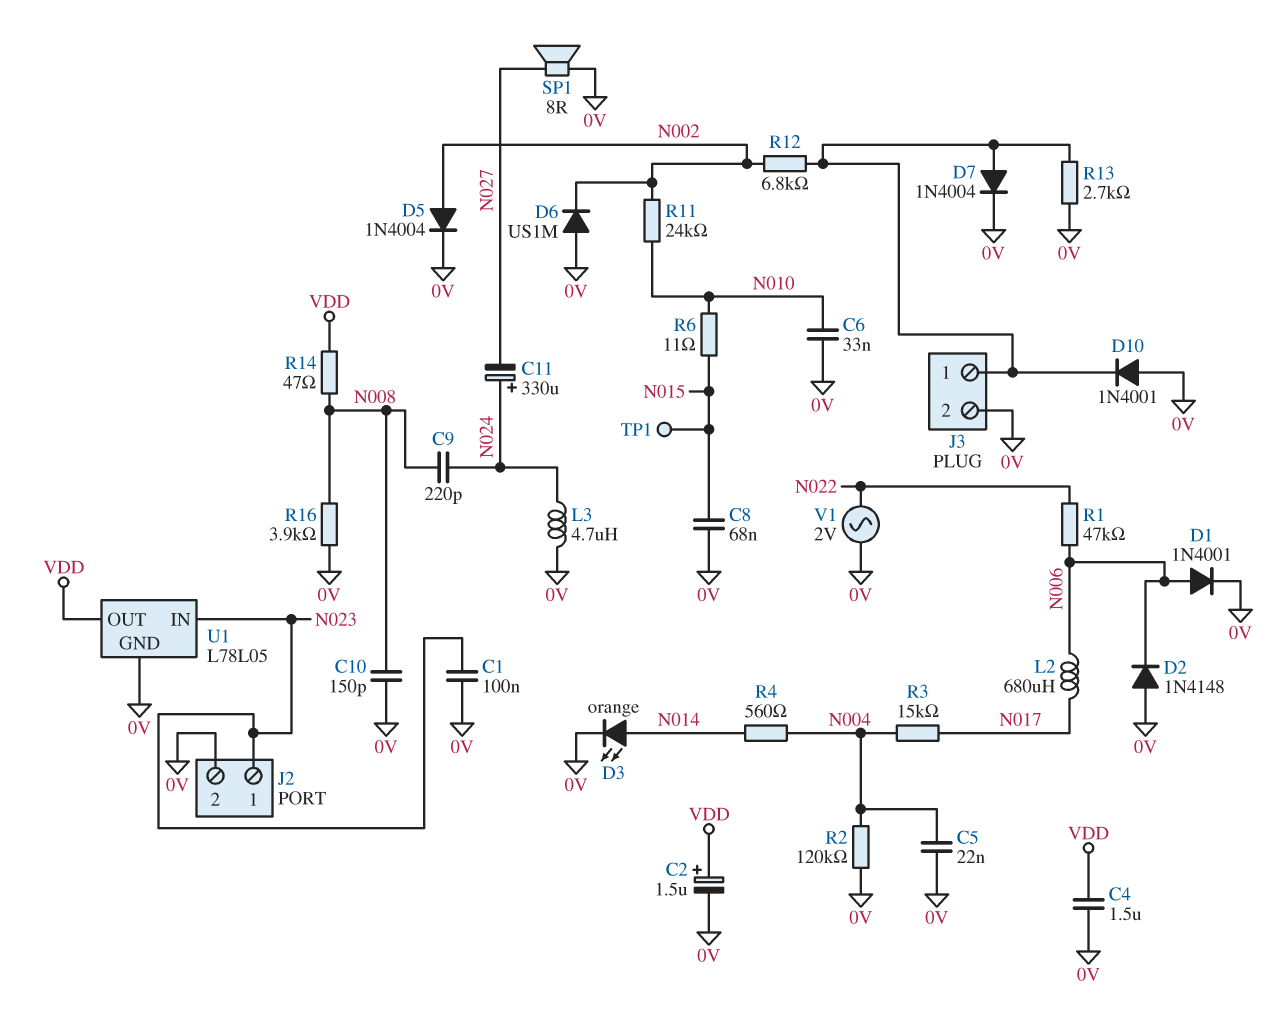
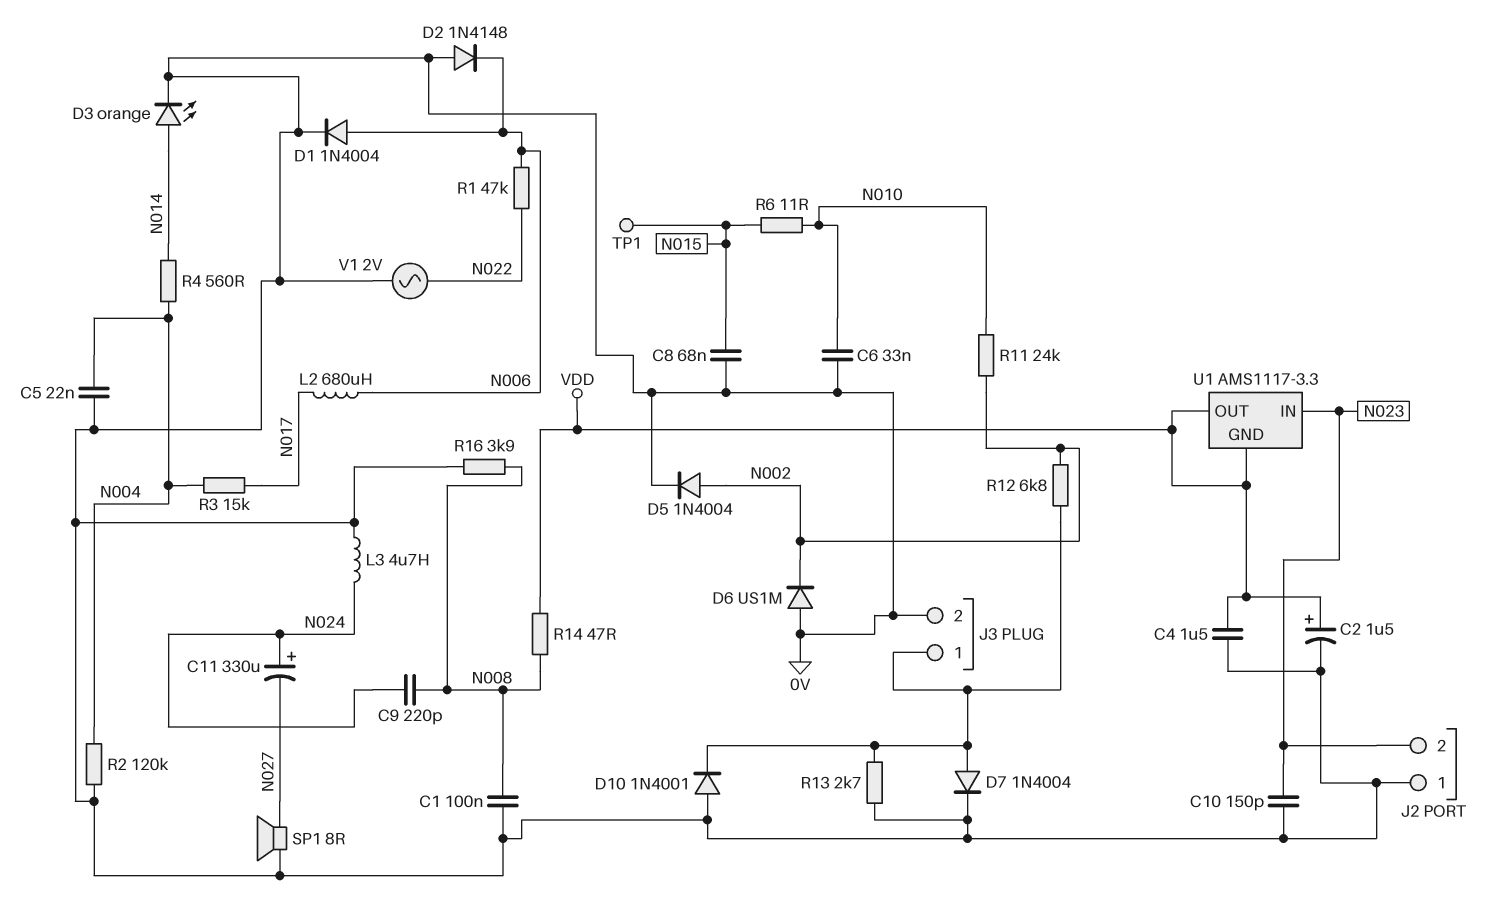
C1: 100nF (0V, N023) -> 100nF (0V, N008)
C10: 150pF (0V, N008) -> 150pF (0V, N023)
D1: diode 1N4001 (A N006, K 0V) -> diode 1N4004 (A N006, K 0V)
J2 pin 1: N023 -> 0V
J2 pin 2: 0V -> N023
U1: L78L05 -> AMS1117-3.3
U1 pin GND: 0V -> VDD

* * *

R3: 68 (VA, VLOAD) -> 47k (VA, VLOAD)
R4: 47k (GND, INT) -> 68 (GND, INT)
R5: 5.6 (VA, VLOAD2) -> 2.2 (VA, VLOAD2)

> _What is being asked_
Repeat word for word the lines above that run from the line containing "C1: 100nF (0V, N023) -> 100nF (0V, N008)" through the line containing "U1 pin GND: 0V -> VDD", both ends included, and nothing else.

> _Exercise result_
C1: 100nF (0V, N023) -> 100nF (0V, N008)
C10: 150pF (0V, N008) -> 150pF (0V, N023)
D1: diode 1N4001 (A N006, K 0V) -> diode 1N4004 (A N006, K 0V)
J2 pin 1: N023 -> 0V
J2 pin 2: 0V -> N023
U1: L78L05 -> AMS1117-3.3
U1 pin GND: 0V -> VDD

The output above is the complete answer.